Supplied entries Block Start

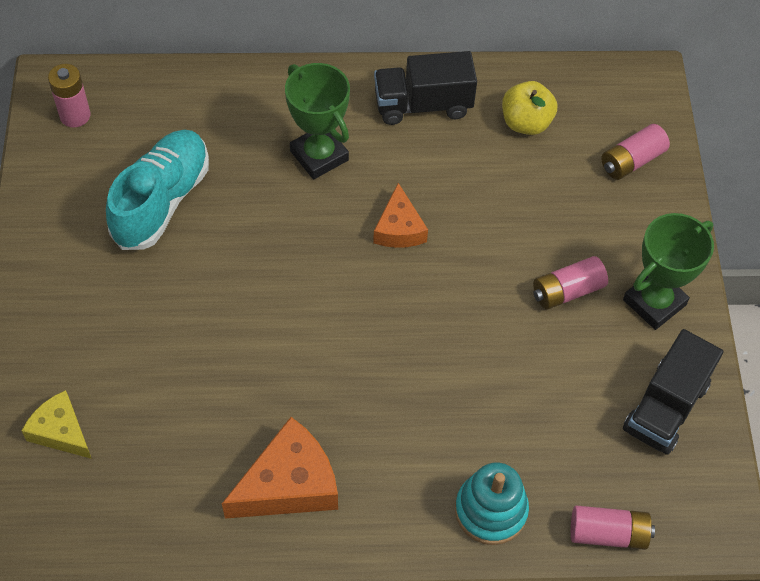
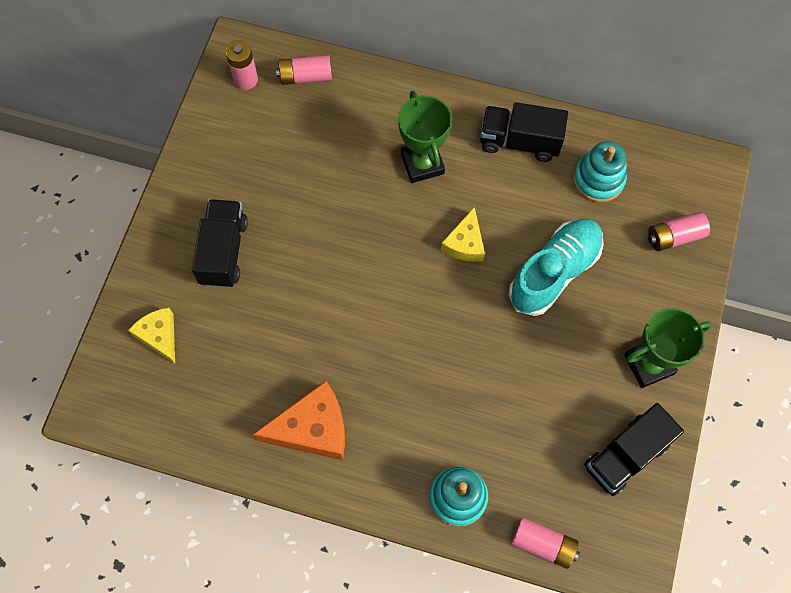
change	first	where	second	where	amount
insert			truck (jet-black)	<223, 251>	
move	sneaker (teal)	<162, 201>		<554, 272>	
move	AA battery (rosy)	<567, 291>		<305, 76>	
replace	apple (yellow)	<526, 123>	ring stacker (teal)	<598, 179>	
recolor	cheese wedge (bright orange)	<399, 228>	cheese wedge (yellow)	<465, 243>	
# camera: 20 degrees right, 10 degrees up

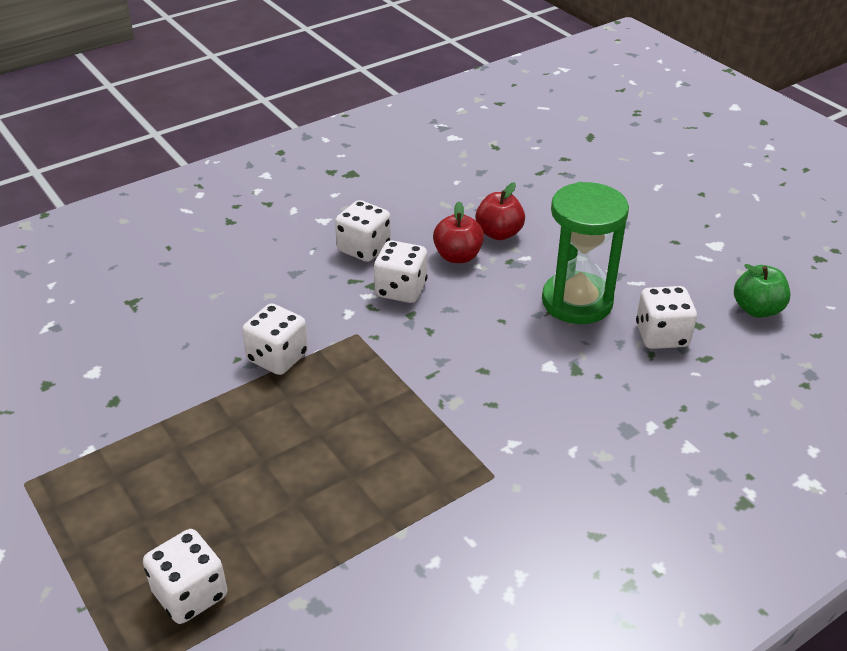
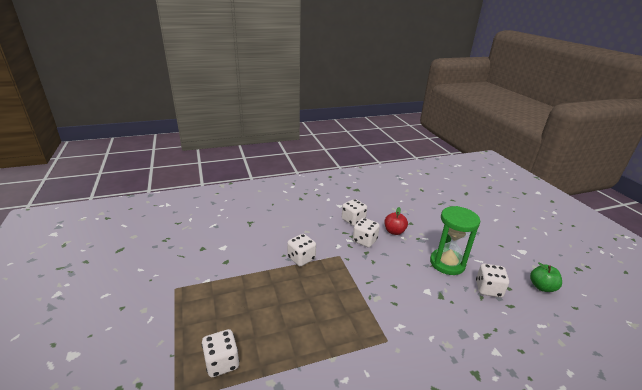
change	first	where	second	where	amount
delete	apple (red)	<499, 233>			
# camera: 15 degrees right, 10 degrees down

Supplied entries Block End

◆ Work to be completed:
Lines that contain "degrees" are the result; find them in the entries above and copy each one.

◆ Solution to the exercise:
# camera: 20 degrees right, 10 degrees up
# camera: 15 degrees right, 10 degrees down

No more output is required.